Records shown:

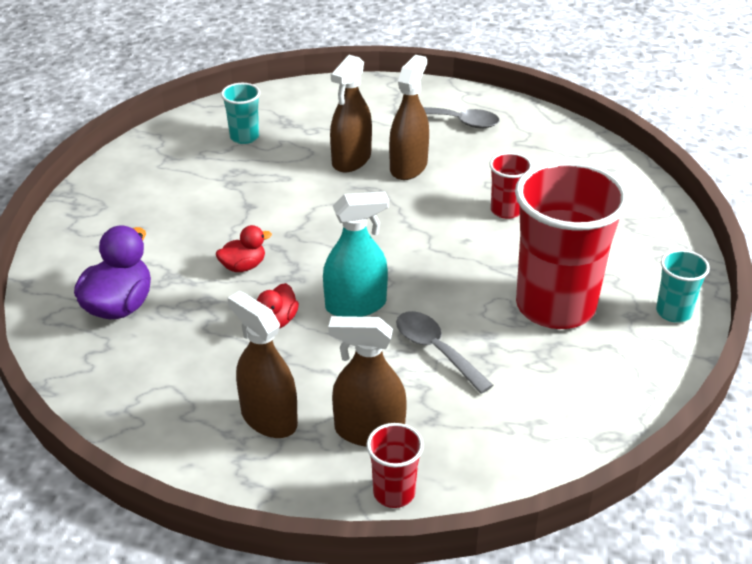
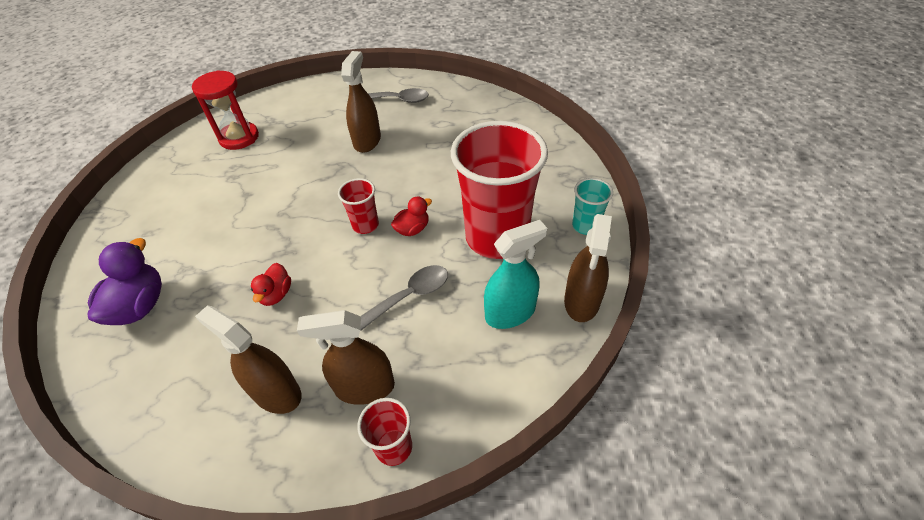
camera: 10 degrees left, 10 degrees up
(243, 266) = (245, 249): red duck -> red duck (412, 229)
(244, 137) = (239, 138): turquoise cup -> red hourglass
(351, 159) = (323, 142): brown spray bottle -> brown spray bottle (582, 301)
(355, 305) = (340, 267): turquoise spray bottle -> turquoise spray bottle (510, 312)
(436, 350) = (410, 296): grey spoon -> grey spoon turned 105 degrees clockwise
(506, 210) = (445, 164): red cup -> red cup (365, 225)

==

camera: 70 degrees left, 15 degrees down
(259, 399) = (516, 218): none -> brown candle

--

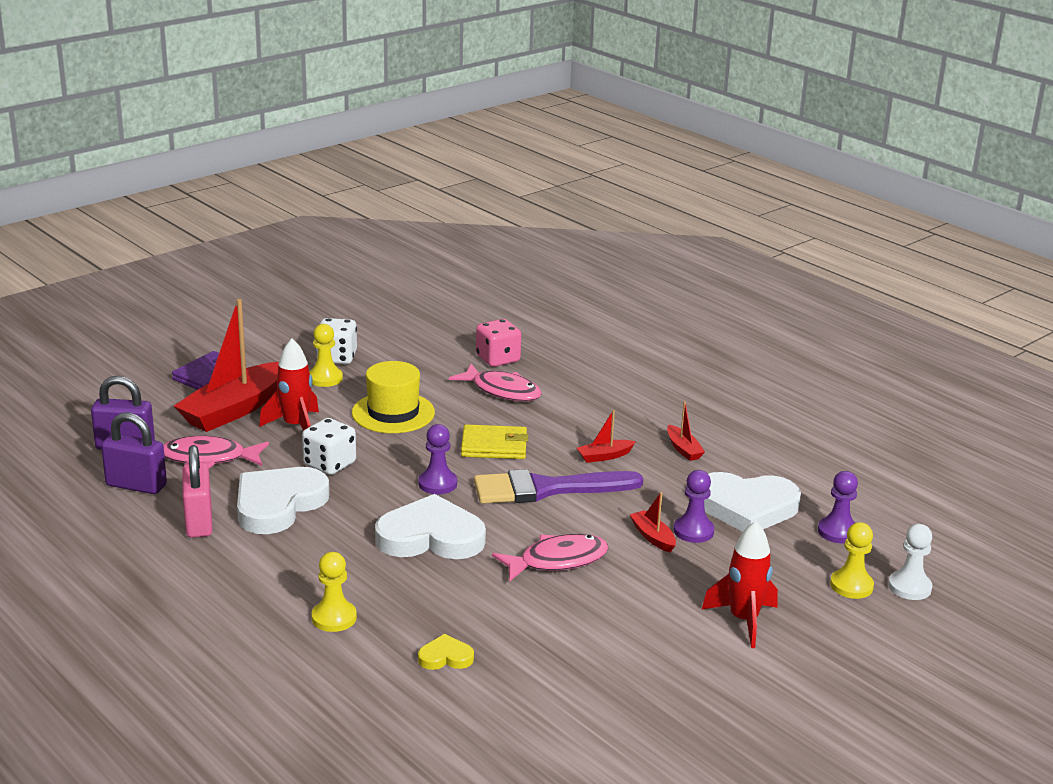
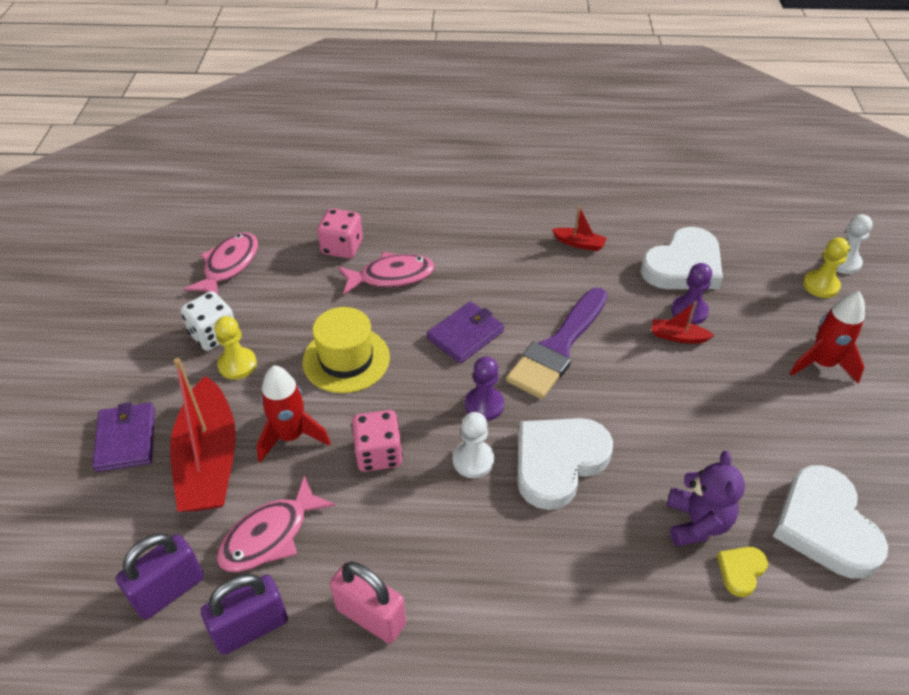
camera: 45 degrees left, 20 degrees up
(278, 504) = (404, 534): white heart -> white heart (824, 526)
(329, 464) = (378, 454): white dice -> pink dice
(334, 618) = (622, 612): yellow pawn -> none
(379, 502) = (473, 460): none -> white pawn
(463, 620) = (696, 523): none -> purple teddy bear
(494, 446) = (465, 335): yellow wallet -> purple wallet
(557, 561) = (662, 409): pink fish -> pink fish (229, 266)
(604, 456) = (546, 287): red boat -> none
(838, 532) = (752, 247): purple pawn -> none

What is being asked:
Transcribe the lines above between the line holding "(436, 350) = (410, 296): grey" and the line holding "(506, 210) = (445, 164): red", inclusive, exactly as they stand and with nothing added.

Task solution:
(436, 350) = (410, 296): grey spoon -> grey spoon turned 105 degrees clockwise
(506, 210) = (445, 164): red cup -> red cup (365, 225)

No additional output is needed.